YOUR TASK:
Find the line with "exchanged,pink pyramid,top right,grey" and the line with "relocated,purple flashlight (no." in the entries below; output exactly those two lines, every line between them, and no others.

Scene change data
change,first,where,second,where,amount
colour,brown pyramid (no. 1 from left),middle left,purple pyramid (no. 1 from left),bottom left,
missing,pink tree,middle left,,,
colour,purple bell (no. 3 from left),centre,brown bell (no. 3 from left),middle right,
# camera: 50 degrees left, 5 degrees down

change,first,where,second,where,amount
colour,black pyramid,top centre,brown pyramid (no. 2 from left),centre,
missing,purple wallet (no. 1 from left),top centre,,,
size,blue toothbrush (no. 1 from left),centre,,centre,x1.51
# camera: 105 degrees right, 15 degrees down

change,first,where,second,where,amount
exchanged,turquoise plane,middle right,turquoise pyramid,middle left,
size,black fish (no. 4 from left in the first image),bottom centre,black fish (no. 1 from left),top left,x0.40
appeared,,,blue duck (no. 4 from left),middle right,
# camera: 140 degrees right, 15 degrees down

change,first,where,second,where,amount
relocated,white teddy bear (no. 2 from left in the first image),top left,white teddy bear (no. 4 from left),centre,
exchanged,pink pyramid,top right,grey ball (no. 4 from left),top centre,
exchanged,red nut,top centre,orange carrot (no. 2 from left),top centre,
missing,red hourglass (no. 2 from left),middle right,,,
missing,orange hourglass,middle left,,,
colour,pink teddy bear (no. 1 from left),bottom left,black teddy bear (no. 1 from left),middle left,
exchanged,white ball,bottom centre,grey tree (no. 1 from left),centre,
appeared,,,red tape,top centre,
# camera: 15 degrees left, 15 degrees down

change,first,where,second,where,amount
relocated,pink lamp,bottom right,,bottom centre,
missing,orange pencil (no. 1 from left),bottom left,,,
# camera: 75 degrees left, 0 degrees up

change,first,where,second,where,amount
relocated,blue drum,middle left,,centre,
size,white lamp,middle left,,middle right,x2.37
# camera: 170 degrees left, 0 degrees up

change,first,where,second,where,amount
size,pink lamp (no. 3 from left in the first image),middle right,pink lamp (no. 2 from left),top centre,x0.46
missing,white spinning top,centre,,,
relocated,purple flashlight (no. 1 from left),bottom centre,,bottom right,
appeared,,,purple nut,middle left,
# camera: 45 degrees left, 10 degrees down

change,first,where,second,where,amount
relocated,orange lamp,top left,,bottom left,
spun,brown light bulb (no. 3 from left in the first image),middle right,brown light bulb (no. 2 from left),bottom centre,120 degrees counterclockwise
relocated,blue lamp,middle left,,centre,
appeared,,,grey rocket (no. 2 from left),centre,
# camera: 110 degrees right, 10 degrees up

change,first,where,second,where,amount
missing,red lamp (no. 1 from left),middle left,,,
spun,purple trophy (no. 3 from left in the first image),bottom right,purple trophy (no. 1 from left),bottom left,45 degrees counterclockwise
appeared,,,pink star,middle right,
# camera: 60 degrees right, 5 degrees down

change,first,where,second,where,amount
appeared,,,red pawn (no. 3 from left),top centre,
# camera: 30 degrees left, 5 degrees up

EXERCISE ANSWER:
exchanged,pink pyramid,top right,grey ball (no. 4 from left),top centre,
exchanged,red nut,top centre,orange carrot (no. 2 from left),top centre,
missing,red hourglass (no. 2 from left),middle right,,,
missing,orange hourglass,middle left,,,
colour,pink teddy bear (no. 1 from left),bottom left,black teddy bear (no. 1 from left),middle left,
exchanged,white ball,bottom centre,grey tree (no. 1 from left),centre,
appeared,,,red tape,top centre,
# camera: 15 degrees left, 15 degrees down

change,first,where,second,where,amount
relocated,pink lamp,bottom right,,bottom centre,
missing,orange pencil (no. 1 from left),bottom left,,,
# camera: 75 degrees left, 0 degrees up

change,first,where,second,where,amount
relocated,blue drum,middle left,,centre,
size,white lamp,middle left,,middle right,x2.37
# camera: 170 degrees left, 0 degrees up

change,first,where,second,where,amount
size,pink lamp (no. 3 from left in the first image),middle right,pink lamp (no. 2 from left),top centre,x0.46
missing,white spinning top,centre,,,
relocated,purple flashlight (no. 1 from left),bottom centre,,bottom right,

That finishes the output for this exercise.